• Directions for this task
The lines below, from the one containing "IC2: NAND (in" through the one containing "IC7: XOR (in", should be set down exactly, with no pictures and nothing else.

• Version comparison data
■ ■ ■ ■ ■
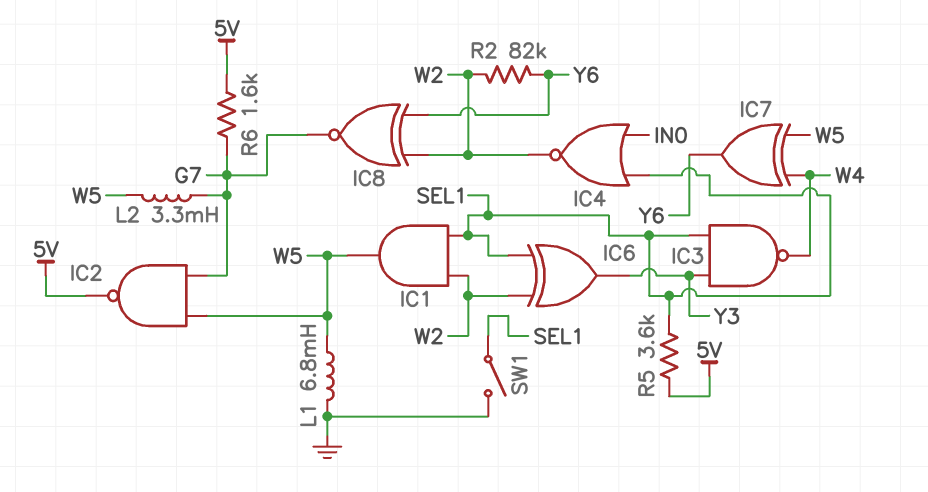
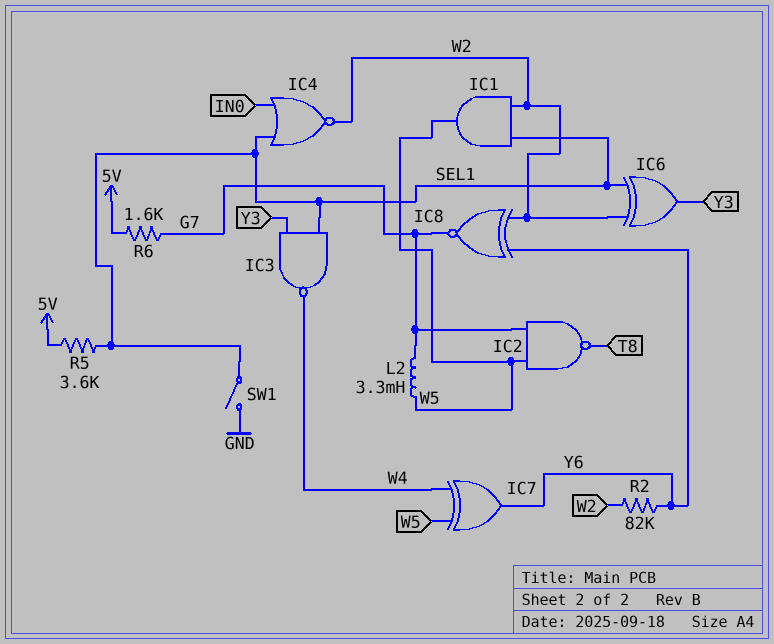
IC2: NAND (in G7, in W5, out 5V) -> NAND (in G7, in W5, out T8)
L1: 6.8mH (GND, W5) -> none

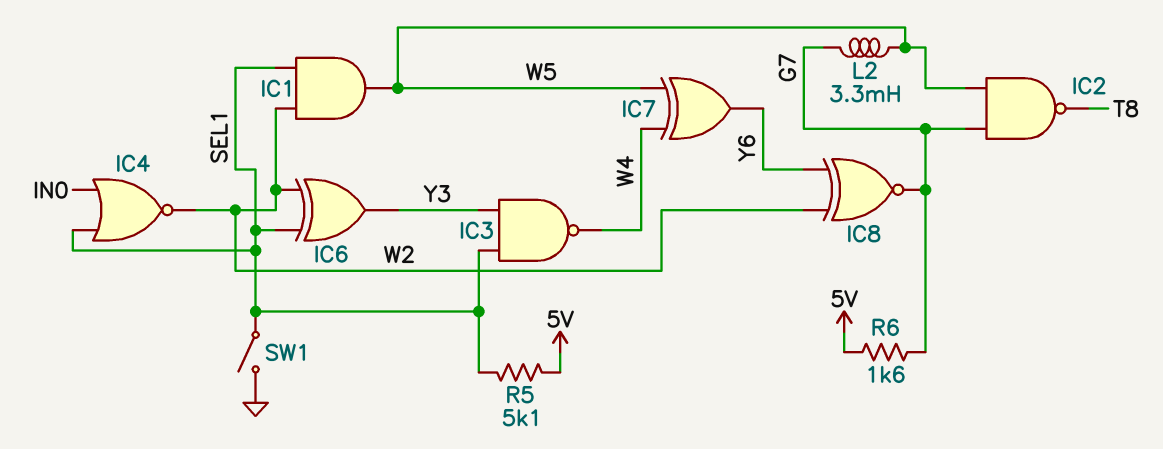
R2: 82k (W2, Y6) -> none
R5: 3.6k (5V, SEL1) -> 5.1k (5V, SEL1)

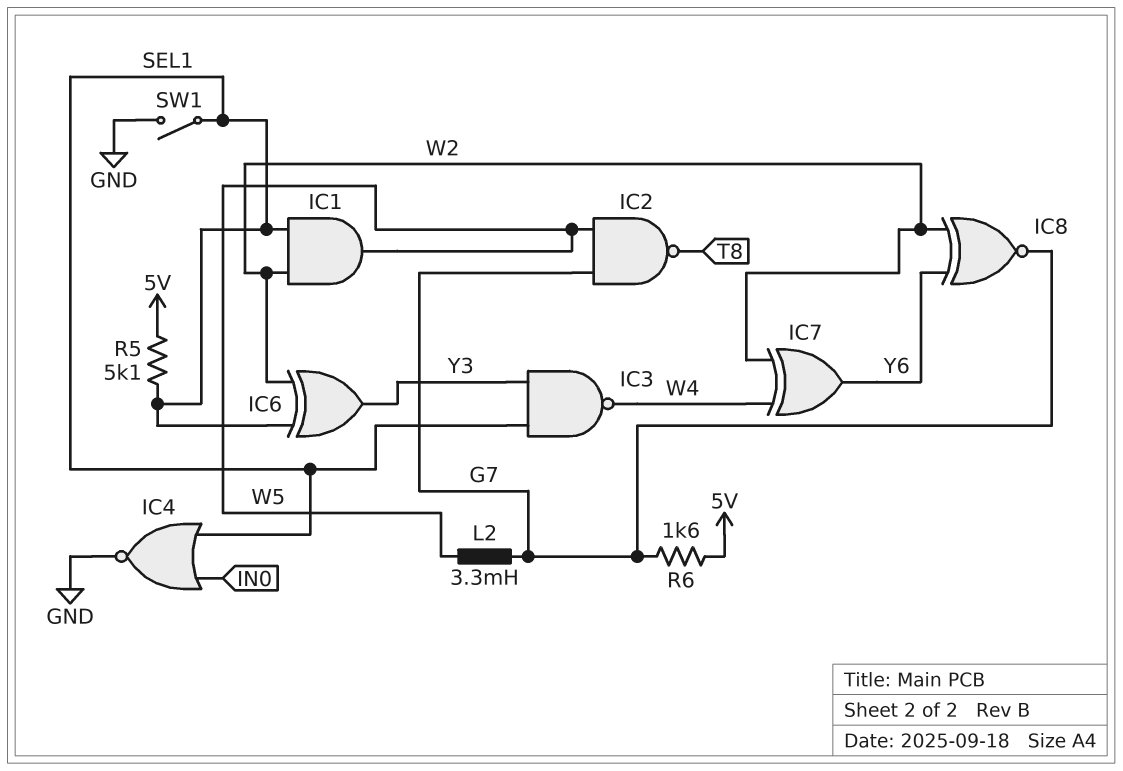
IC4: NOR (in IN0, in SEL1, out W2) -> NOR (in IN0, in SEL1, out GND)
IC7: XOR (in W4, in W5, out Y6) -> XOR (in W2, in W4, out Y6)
■ ■ ■ ■ ■
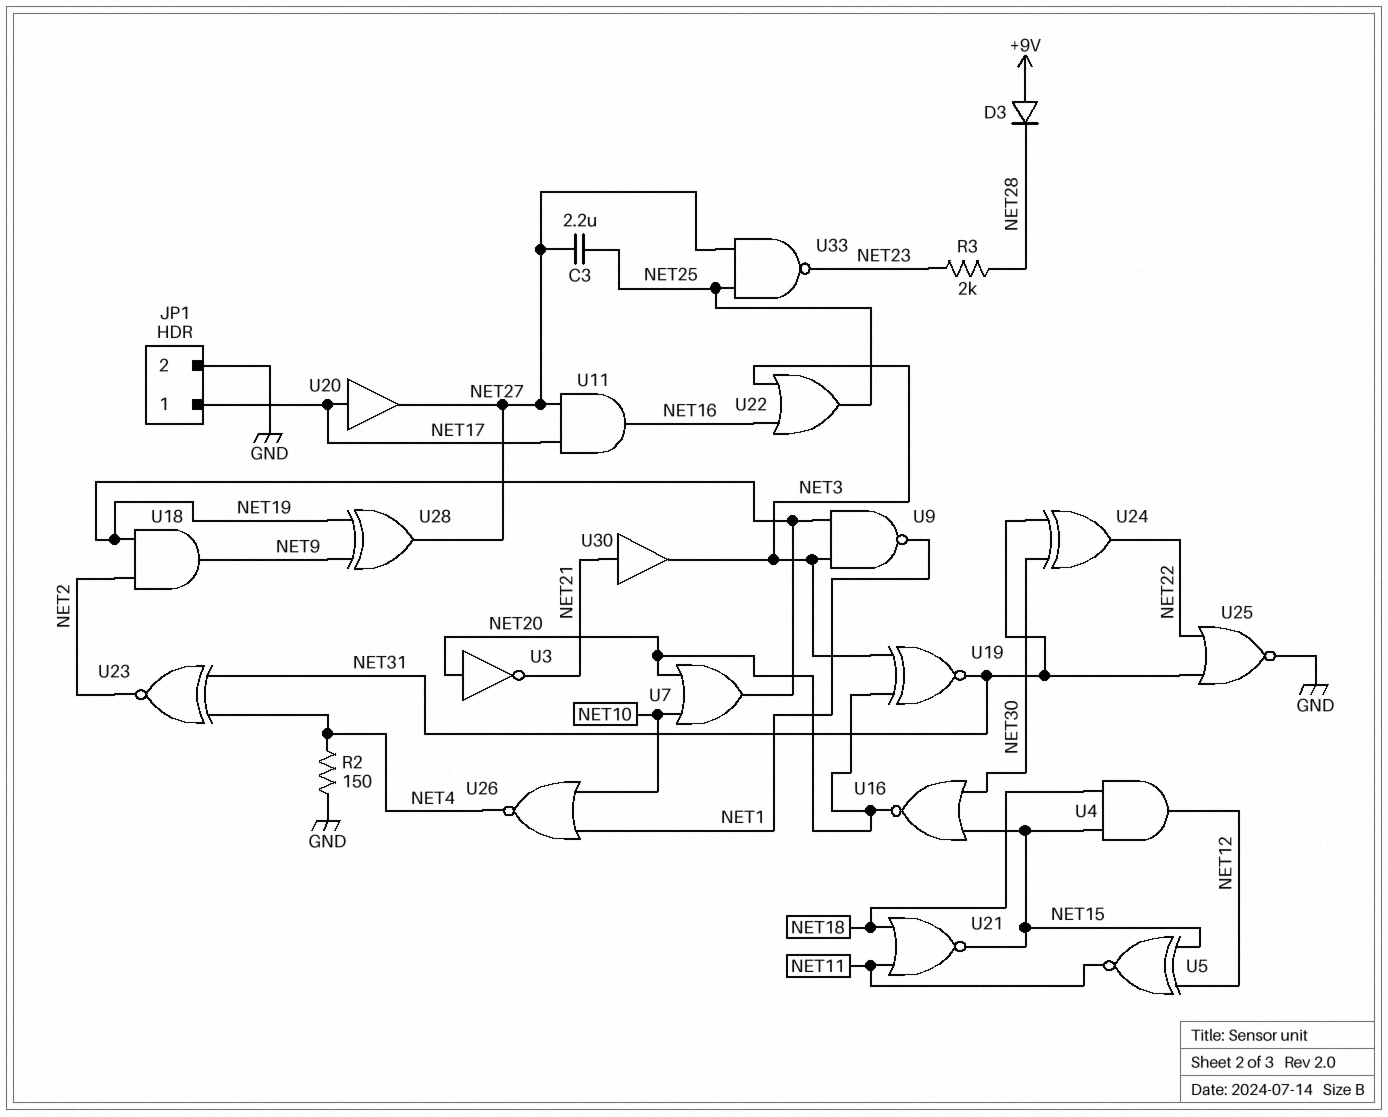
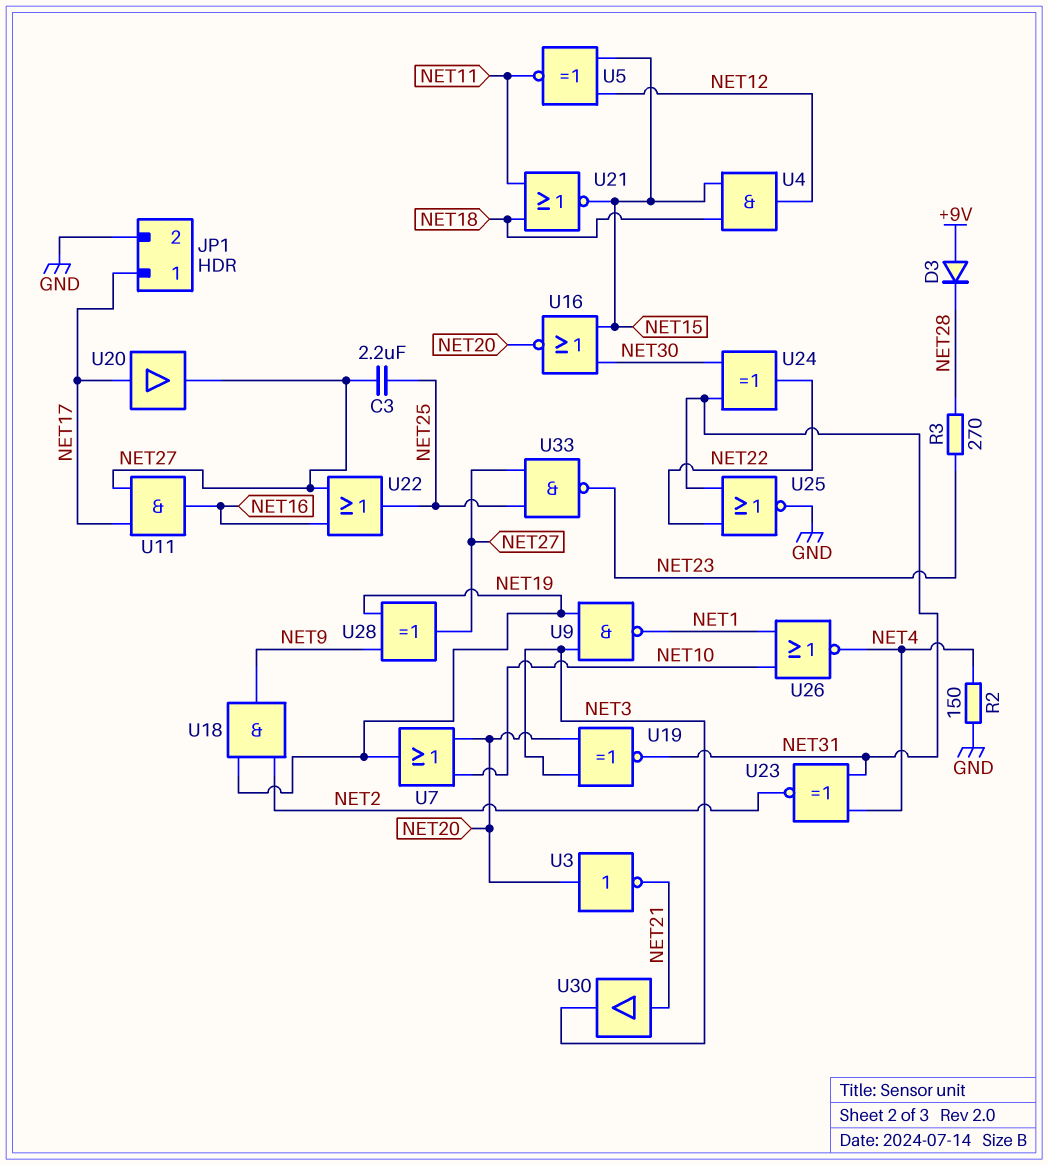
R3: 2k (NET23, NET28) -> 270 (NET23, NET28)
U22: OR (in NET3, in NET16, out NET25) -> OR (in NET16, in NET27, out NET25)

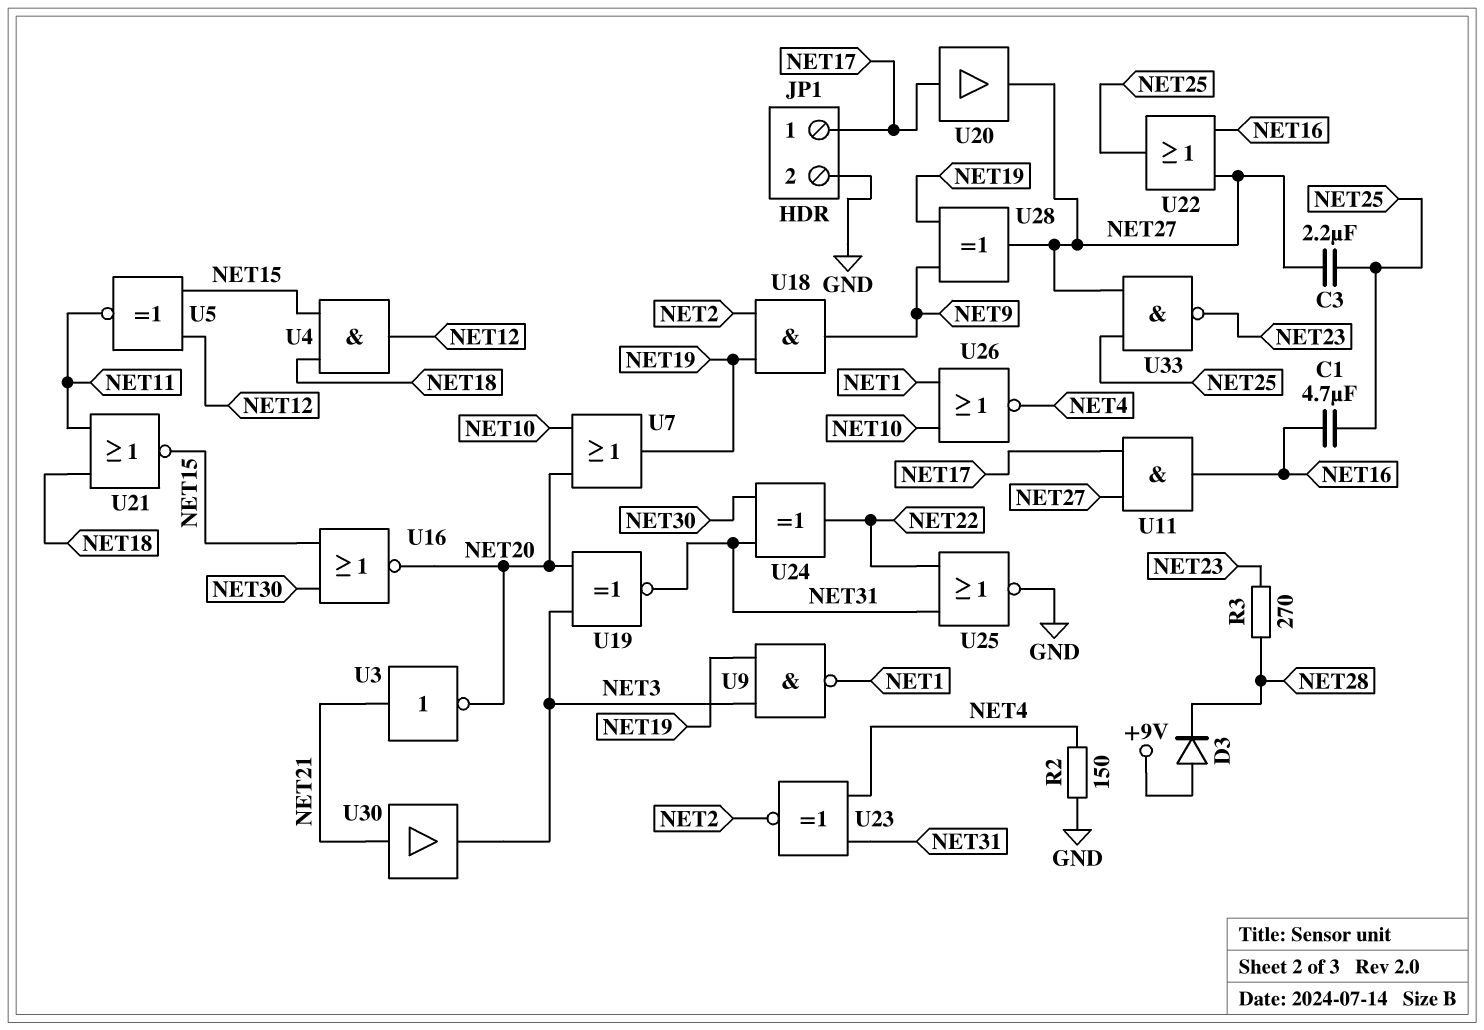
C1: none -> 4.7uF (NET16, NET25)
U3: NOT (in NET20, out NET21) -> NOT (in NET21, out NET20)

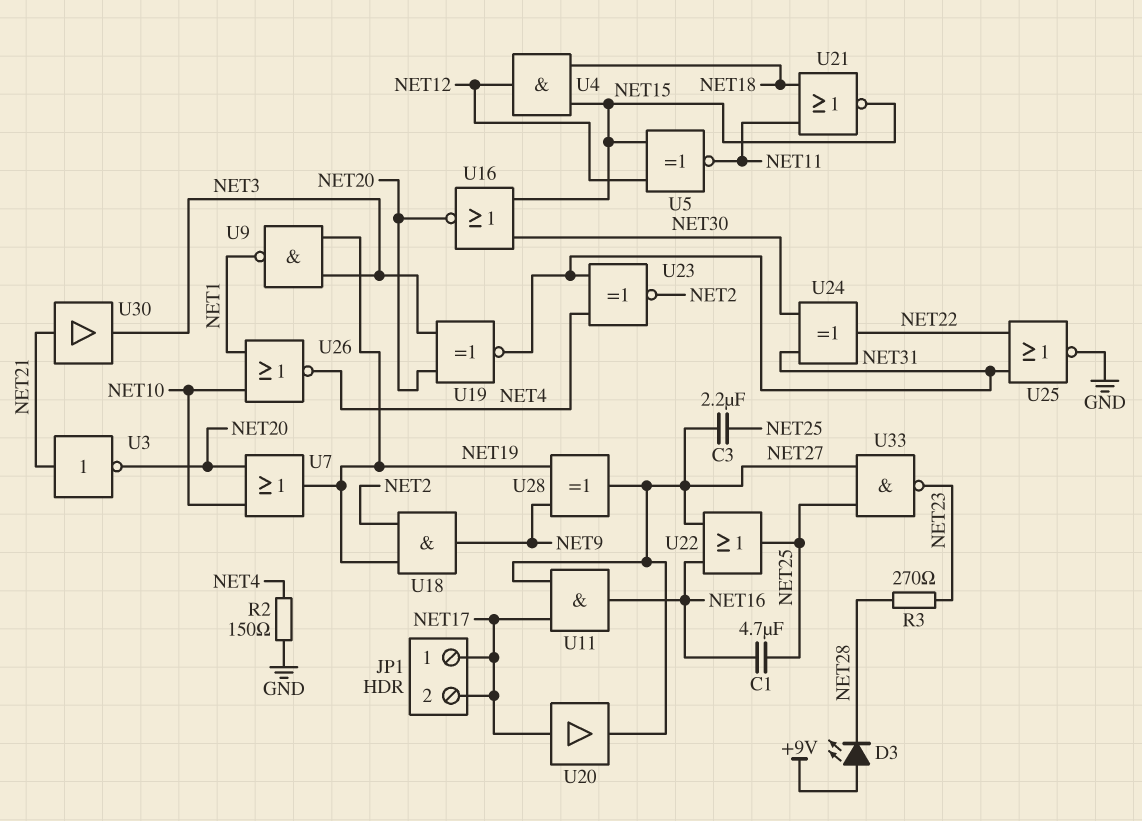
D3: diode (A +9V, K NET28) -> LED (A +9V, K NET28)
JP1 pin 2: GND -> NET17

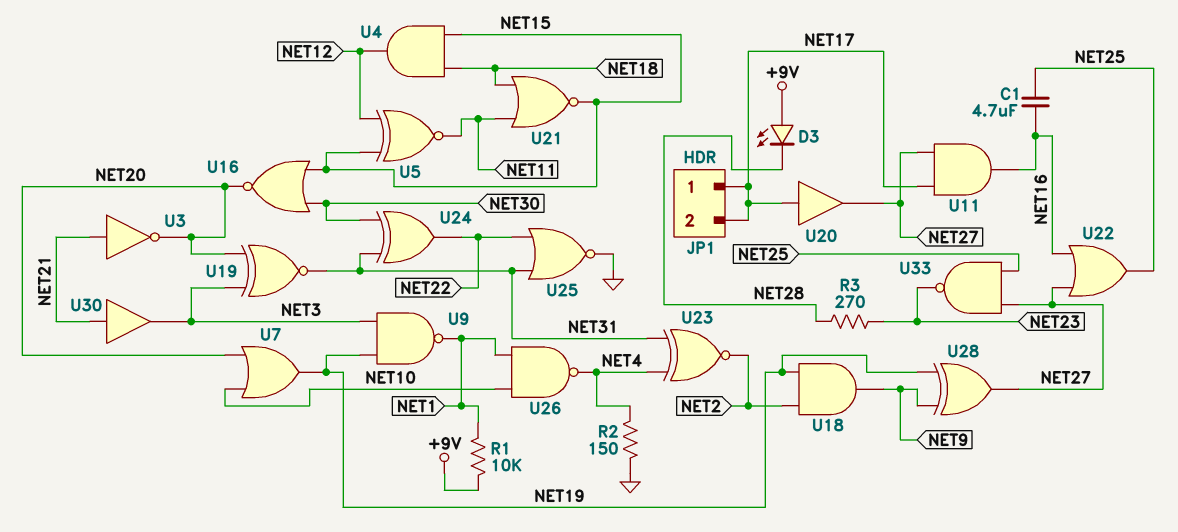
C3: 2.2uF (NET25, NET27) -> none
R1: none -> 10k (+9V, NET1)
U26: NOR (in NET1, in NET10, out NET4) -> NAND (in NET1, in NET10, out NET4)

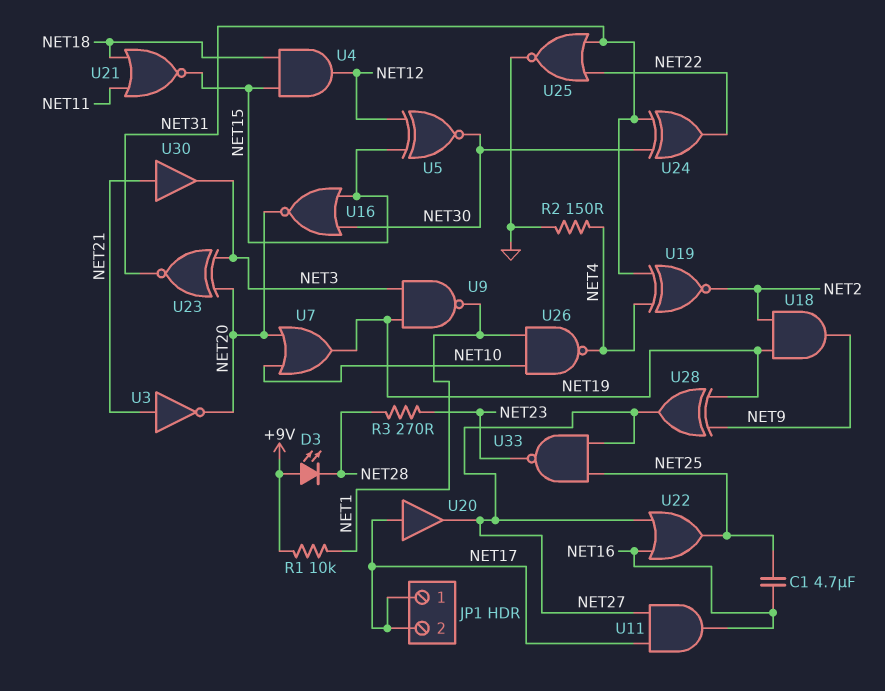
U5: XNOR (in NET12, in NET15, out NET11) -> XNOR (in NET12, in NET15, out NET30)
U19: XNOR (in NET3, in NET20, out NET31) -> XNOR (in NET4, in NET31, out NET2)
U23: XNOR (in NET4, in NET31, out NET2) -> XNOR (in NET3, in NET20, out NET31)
■ ■ ■ ■ ■
• Finished task
IC2: NAND (in G7, in W5, out 5V) -> NAND (in G7, in W5, out T8)
L1: 6.8mH (GND, W5) -> none

R2: 82k (W2, Y6) -> none
R5: 3.6k (5V, SEL1) -> 5.1k (5V, SEL1)

IC4: NOR (in IN0, in SEL1, out W2) -> NOR (in IN0, in SEL1, out GND)
IC7: XOR (in W4, in W5, out Y6) -> XOR (in W2, in W4, out Y6)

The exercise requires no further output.